TASK DIRECTIONS> Could you please count how many lines in the data below hold the string "tile"? Reply with only the number.
===== ENTRIES SUPPLIED
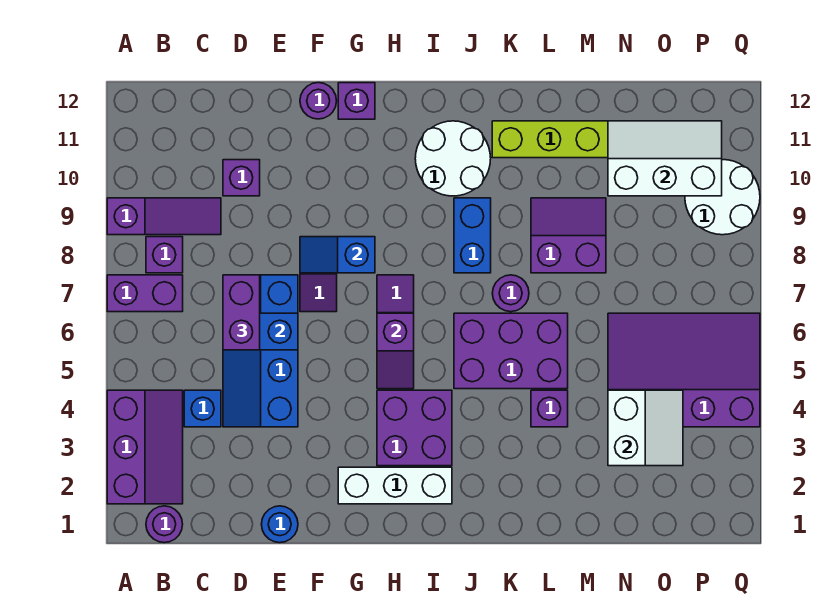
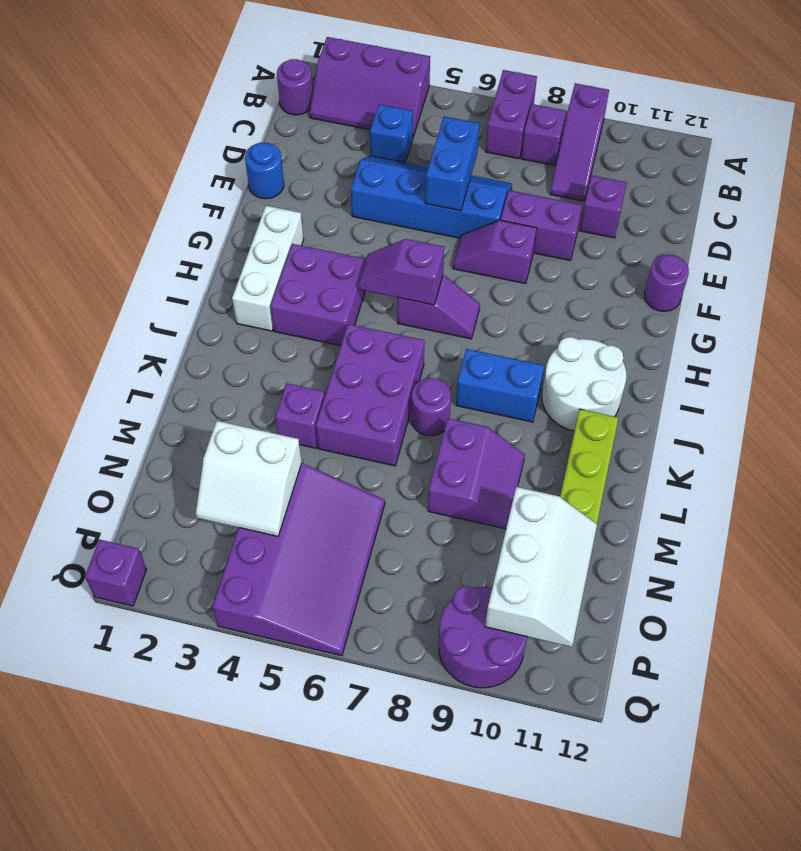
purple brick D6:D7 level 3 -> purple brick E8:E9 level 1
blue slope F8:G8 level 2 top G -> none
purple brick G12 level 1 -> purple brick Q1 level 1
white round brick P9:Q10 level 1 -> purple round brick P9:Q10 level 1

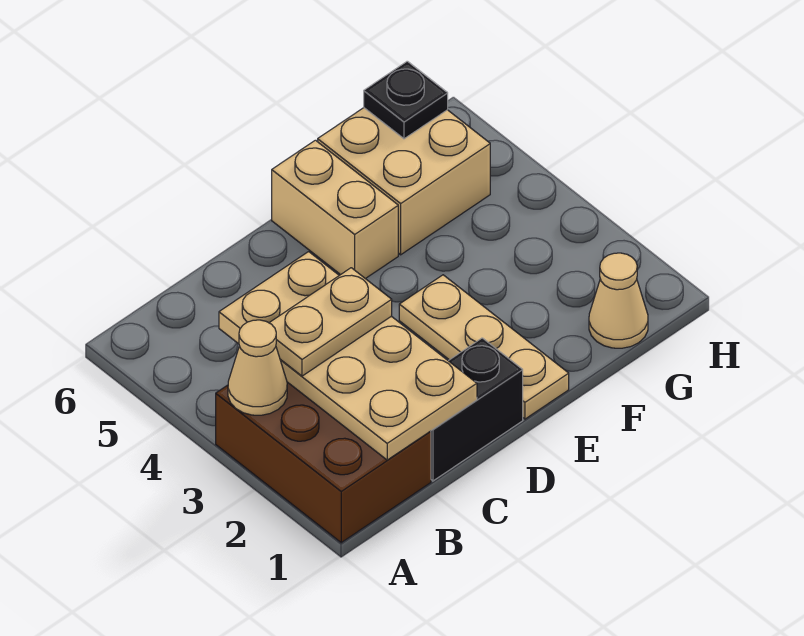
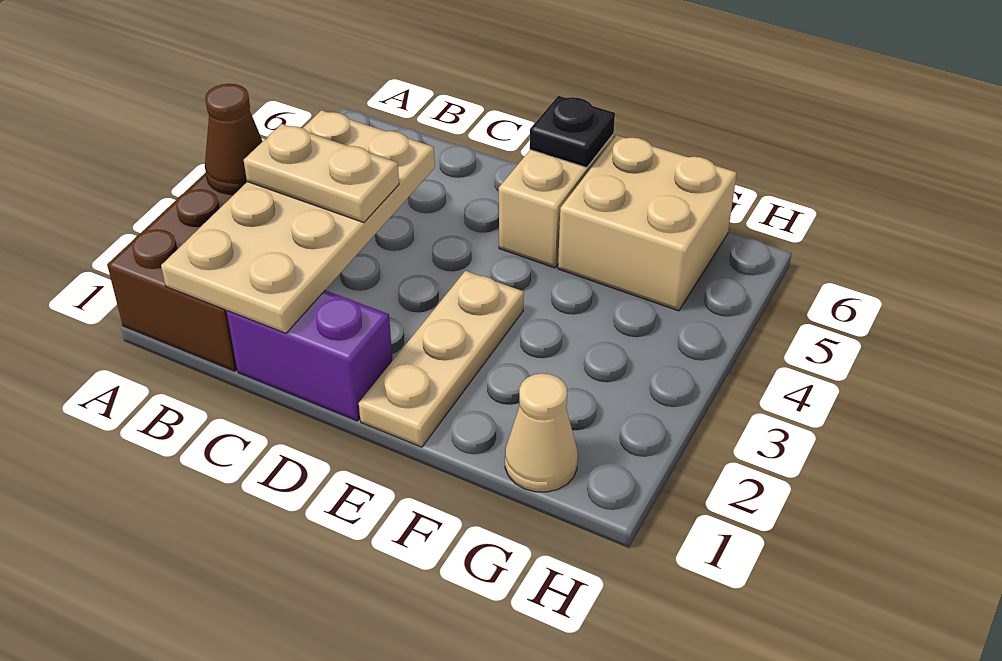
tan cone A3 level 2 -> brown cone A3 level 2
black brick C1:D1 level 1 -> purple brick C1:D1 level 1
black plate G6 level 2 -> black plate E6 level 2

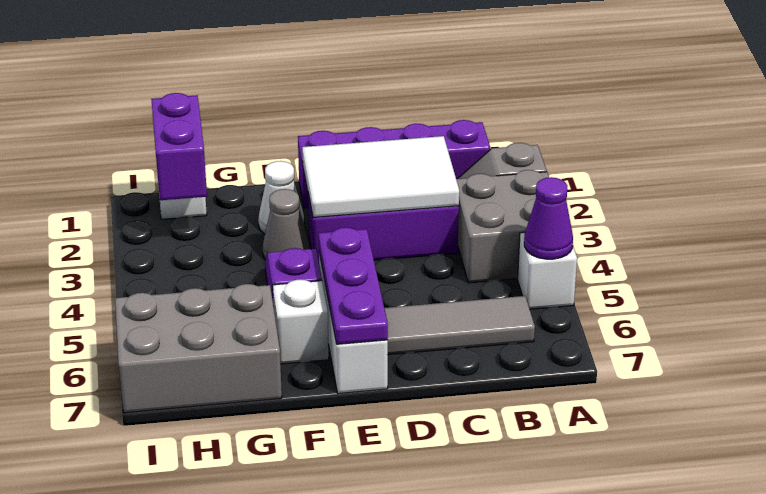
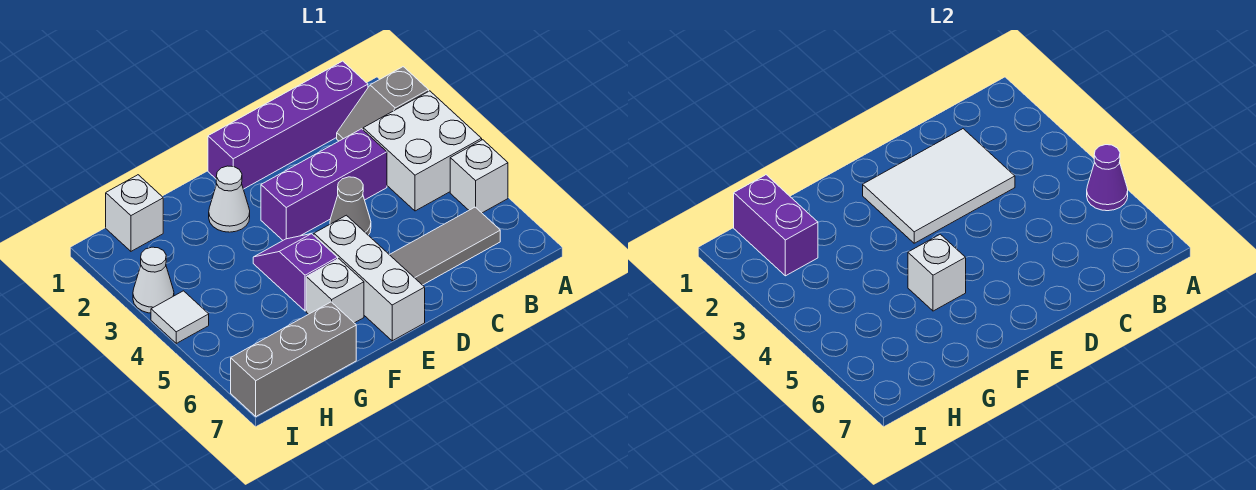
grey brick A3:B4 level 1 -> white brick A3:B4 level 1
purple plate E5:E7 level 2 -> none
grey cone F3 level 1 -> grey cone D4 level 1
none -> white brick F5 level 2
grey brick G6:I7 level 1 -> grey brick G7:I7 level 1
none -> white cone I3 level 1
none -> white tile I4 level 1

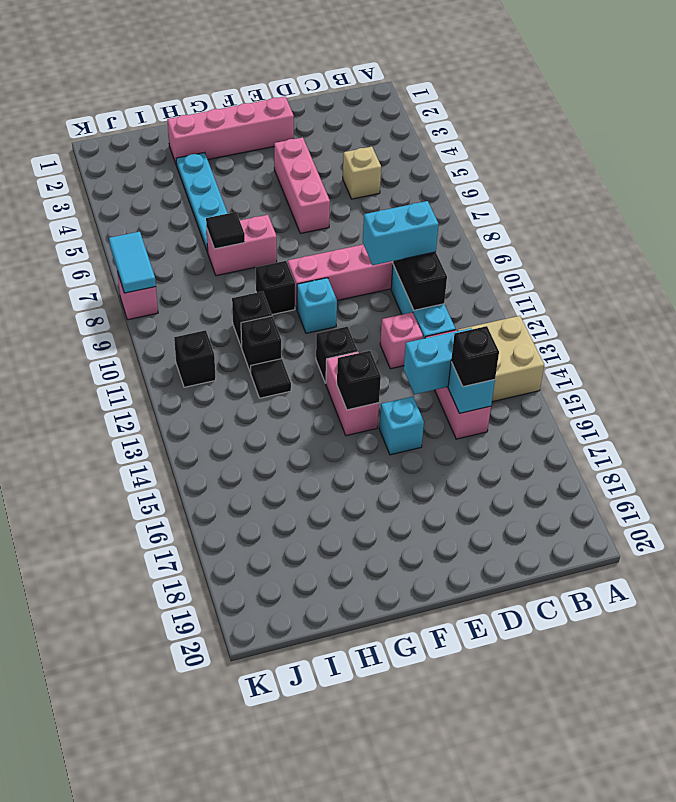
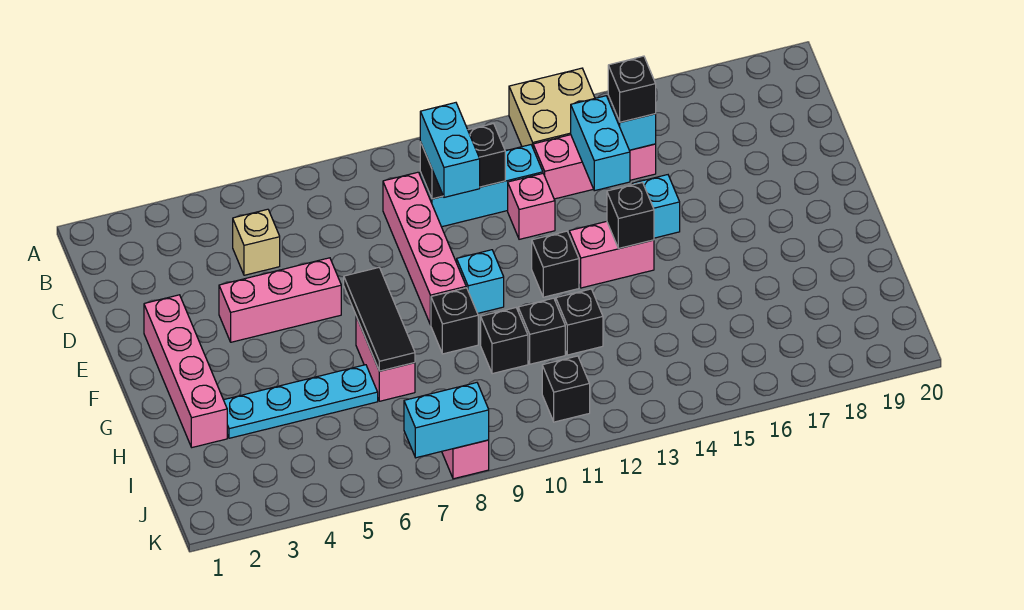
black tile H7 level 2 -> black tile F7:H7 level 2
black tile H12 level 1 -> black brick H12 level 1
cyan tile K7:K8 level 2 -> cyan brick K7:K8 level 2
==========
EXPECTED OUTPUT> 4